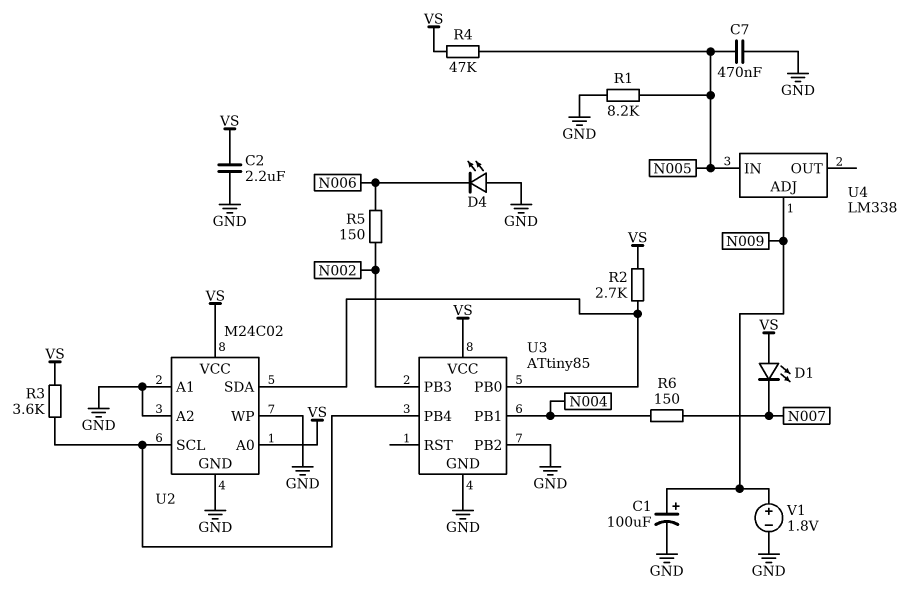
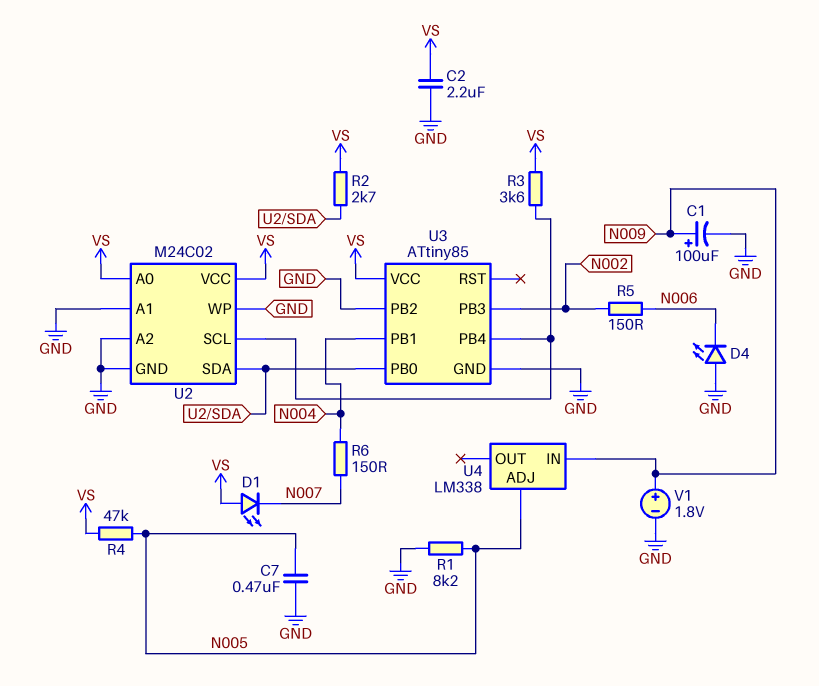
U4 pin ADJ: N009 -> N005
U4 pin IN: N005 -> N009

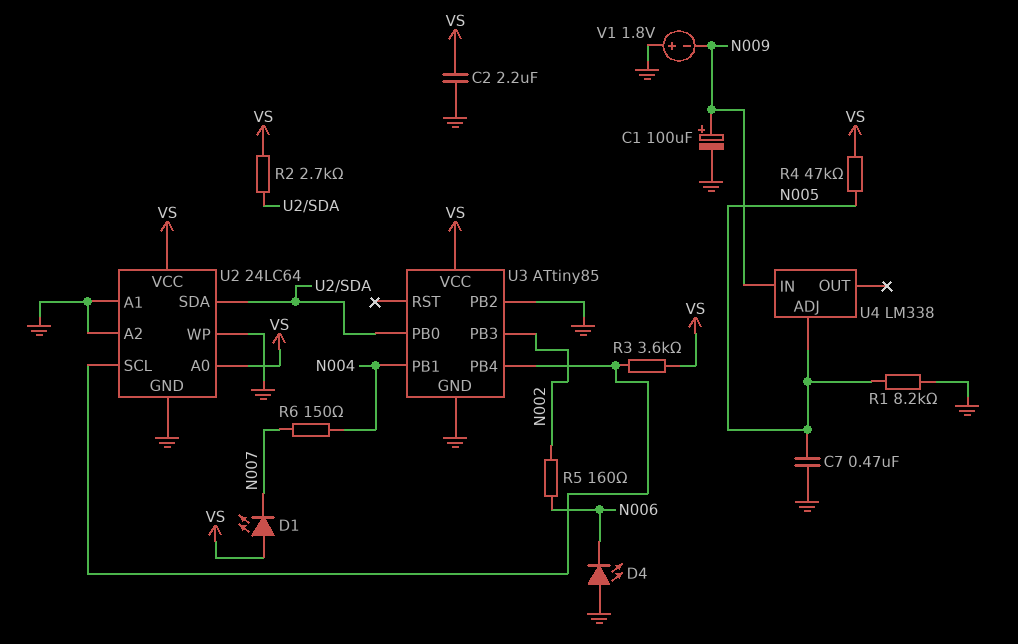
R5: 150 (N002, N006) -> 160 (N002, N006)
U2: M24C02 -> 24LC64
V1: 1.8V (plus N009, minus GND) -> 1.8V (plus GND, minus N009)

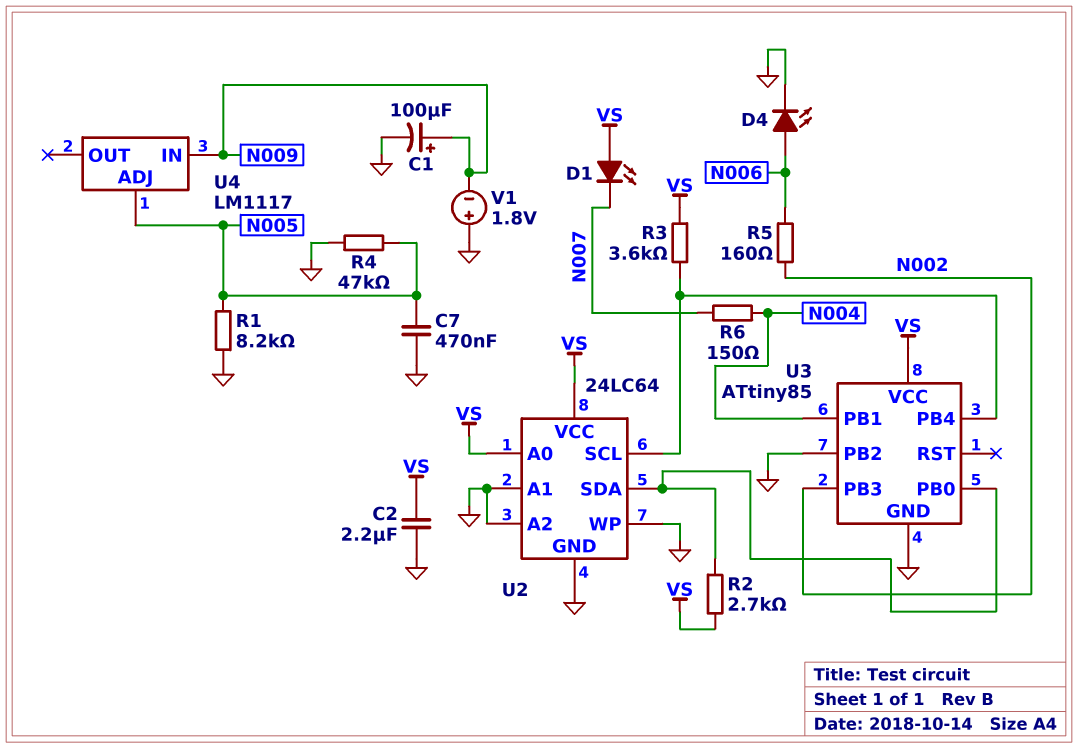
D4: LED (A GND, K N006) -> LED (A N006, K GND)
R4: 47k (N005, VS) -> 47k (GND, N005)
U4: LM338 -> LM1117

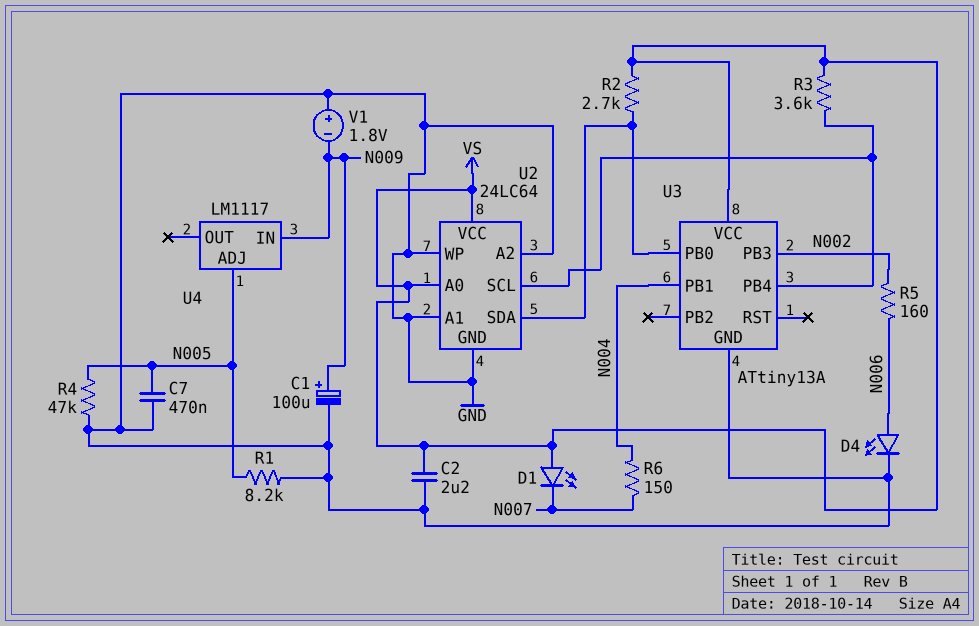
U3: ATtiny85 -> ATtiny13A
U3 pin PB2: GND -> none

□ □ □ □

**Problem description:** If a record holds a picture, leave the picture out and print everything else exactly.

**Task result:**
U4 pin ADJ: N009 -> N005
U4 pin IN: N005 -> N009

R5: 150 (N002, N006) -> 160 (N002, N006)
U2: M24C02 -> 24LC64
V1: 1.8V (plus N009, minus GND) -> 1.8V (plus GND, minus N009)

D4: LED (A GND, K N006) -> LED (A N006, K GND)
R4: 47k (N005, VS) -> 47k (GND, N005)
U4: LM338 -> LM1117

U3: ATtiny85 -> ATtiny13A
U3 pin PB2: GND -> none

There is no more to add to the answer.